Directions → Write out the entries below exactly, from the first line to the one with "(246, 311) = (282, 493): none -> yellow bowl", both ends included.

** Dataset content follows **

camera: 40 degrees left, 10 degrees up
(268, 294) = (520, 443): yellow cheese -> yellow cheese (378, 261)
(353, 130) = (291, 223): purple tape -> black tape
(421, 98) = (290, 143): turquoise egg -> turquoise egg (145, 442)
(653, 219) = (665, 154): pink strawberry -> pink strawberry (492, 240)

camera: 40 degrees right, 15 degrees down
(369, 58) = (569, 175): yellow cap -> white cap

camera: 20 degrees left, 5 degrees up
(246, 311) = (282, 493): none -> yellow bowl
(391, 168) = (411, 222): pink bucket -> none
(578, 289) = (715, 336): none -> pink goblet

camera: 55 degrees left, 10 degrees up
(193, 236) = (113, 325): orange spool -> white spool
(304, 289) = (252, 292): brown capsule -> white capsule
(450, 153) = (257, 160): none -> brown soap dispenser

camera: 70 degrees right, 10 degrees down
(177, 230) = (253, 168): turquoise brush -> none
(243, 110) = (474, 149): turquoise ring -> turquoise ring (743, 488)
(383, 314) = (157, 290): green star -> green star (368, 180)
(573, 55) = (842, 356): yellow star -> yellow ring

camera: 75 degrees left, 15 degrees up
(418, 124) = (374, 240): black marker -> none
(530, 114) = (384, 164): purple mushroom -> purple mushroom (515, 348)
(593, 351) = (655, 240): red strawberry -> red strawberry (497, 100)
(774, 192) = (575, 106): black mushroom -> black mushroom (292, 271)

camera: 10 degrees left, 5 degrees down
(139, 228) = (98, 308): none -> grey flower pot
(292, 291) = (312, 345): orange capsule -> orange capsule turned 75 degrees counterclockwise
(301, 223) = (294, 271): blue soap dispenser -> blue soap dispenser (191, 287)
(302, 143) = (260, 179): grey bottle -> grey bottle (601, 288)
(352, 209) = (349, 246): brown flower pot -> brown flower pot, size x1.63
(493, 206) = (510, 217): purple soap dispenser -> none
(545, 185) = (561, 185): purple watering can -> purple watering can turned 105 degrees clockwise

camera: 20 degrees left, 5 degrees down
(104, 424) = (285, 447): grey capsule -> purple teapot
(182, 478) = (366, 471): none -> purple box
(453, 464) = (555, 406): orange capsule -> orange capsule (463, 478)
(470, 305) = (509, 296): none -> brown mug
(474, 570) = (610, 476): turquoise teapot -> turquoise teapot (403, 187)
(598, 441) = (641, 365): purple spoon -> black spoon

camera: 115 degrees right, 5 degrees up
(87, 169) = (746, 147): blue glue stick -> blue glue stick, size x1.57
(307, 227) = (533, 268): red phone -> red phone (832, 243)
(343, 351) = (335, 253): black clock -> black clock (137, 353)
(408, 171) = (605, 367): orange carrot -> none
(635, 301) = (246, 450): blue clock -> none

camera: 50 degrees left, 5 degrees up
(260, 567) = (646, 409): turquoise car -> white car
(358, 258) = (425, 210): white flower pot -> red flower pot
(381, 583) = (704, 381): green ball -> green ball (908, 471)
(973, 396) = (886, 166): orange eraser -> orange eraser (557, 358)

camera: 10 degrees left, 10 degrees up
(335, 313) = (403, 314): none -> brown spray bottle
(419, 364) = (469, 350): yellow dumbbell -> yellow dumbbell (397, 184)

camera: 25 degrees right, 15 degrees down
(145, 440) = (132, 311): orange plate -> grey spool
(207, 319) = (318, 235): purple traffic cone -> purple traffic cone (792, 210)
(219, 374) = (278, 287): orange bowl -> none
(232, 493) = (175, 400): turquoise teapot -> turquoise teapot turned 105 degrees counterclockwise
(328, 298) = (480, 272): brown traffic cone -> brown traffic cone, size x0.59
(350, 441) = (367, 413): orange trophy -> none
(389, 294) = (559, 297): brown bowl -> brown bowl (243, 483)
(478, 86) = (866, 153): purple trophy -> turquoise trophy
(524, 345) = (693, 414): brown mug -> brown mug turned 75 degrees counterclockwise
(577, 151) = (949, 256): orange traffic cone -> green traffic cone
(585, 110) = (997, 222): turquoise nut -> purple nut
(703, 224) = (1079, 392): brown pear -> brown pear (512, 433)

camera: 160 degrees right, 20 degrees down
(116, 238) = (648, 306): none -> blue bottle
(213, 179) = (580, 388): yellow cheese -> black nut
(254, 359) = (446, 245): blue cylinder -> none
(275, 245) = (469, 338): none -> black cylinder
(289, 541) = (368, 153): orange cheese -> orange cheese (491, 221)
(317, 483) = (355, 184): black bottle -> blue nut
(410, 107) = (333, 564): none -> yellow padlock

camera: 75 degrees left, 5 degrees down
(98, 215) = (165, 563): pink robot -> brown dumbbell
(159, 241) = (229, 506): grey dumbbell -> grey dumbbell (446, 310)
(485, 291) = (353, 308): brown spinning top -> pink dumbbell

** End of Dataset content **

Completed exercise →
camera: 40 degrees left, 10 degrees up
(268, 294) = (520, 443): yellow cheese -> yellow cheese (378, 261)
(353, 130) = (291, 223): purple tape -> black tape
(421, 98) = (290, 143): turquoise egg -> turquoise egg (145, 442)
(653, 219) = (665, 154): pink strawberry -> pink strawberry (492, 240)

camera: 40 degrees right, 15 degrees down
(369, 58) = (569, 175): yellow cap -> white cap

camera: 20 degrees left, 5 degrees up
(246, 311) = (282, 493): none -> yellow bowl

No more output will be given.